» **Records supplied**
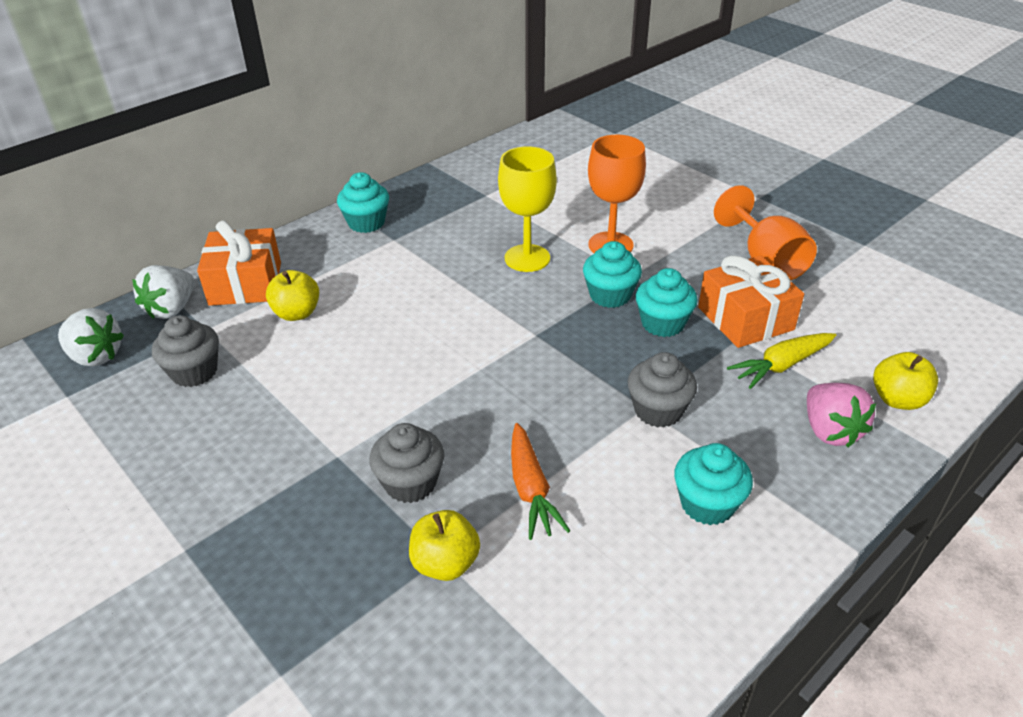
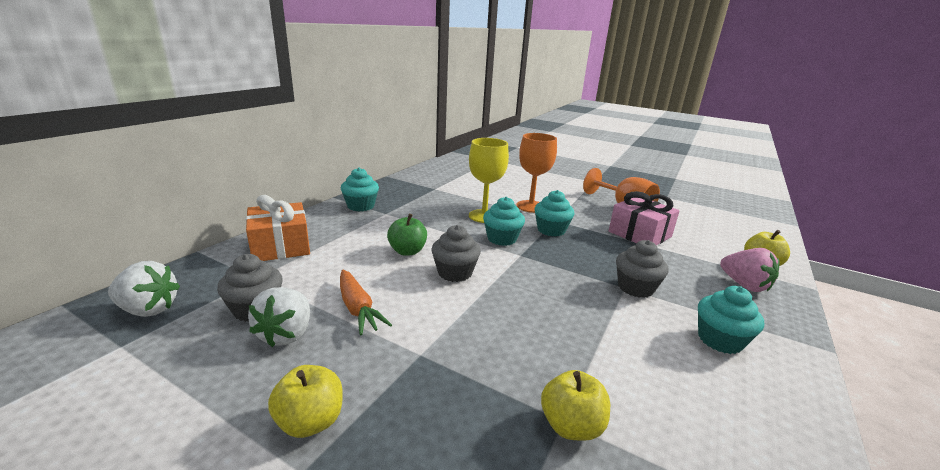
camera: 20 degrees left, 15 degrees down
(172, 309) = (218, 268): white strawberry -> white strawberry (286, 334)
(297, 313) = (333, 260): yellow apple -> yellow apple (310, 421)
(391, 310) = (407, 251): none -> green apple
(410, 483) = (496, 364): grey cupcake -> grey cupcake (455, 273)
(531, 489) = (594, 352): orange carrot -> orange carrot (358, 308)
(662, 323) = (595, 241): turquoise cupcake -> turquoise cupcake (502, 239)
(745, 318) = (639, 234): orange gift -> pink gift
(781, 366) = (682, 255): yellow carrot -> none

» **Exercise requirements**
Present each line from the listing that holds the string "yellow".

» **Solution for this task**
(297, 313) = (333, 260): yellow apple -> yellow apple (310, 421)
(781, 366) = (682, 255): yellow carrot -> none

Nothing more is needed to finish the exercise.